_RECORDS TO USE_:
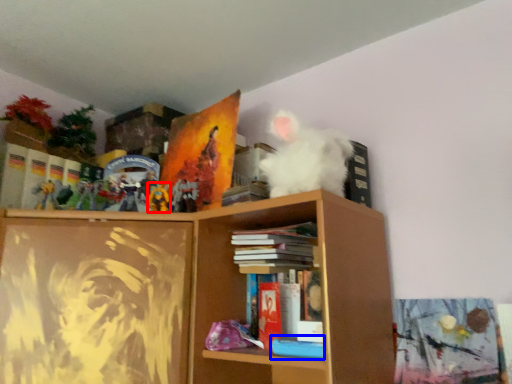
Question: Which object appears closest to the camera in this image, toy (highlighted by a red box) or book (highlighted by a blue box)?

Choices:
 (A) toy
 (B) book

Answer: (B)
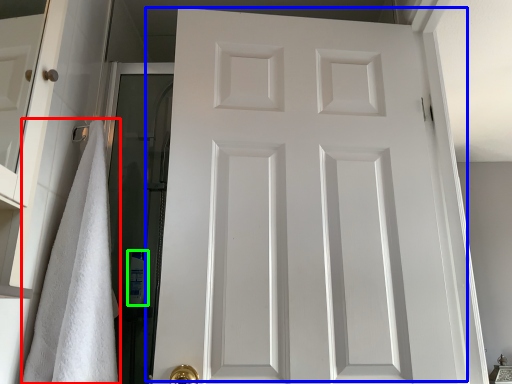
Question: Which object is positioned farthest from bath towel (highlighted by a red box)? Select from door (highlighted by a blue box) and toiletry (highlighted by a green box).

_TASK GOAL_: Output the lines above exactly as they stand, omitting the pictures from your answer.

_OUTPUT BELOW_:
Question: Which object appears closest to the camera in this image, toy (highlighted by a red box) or book (highlighted by a blue box)?

Choices:
 (A) toy
 (B) book

Answer: (B)
Question: Which object is positioned farthest from bath towel (highlighted by a red box)? Select from door (highlighted by a blue box) and toiletry (highlighted by a green box).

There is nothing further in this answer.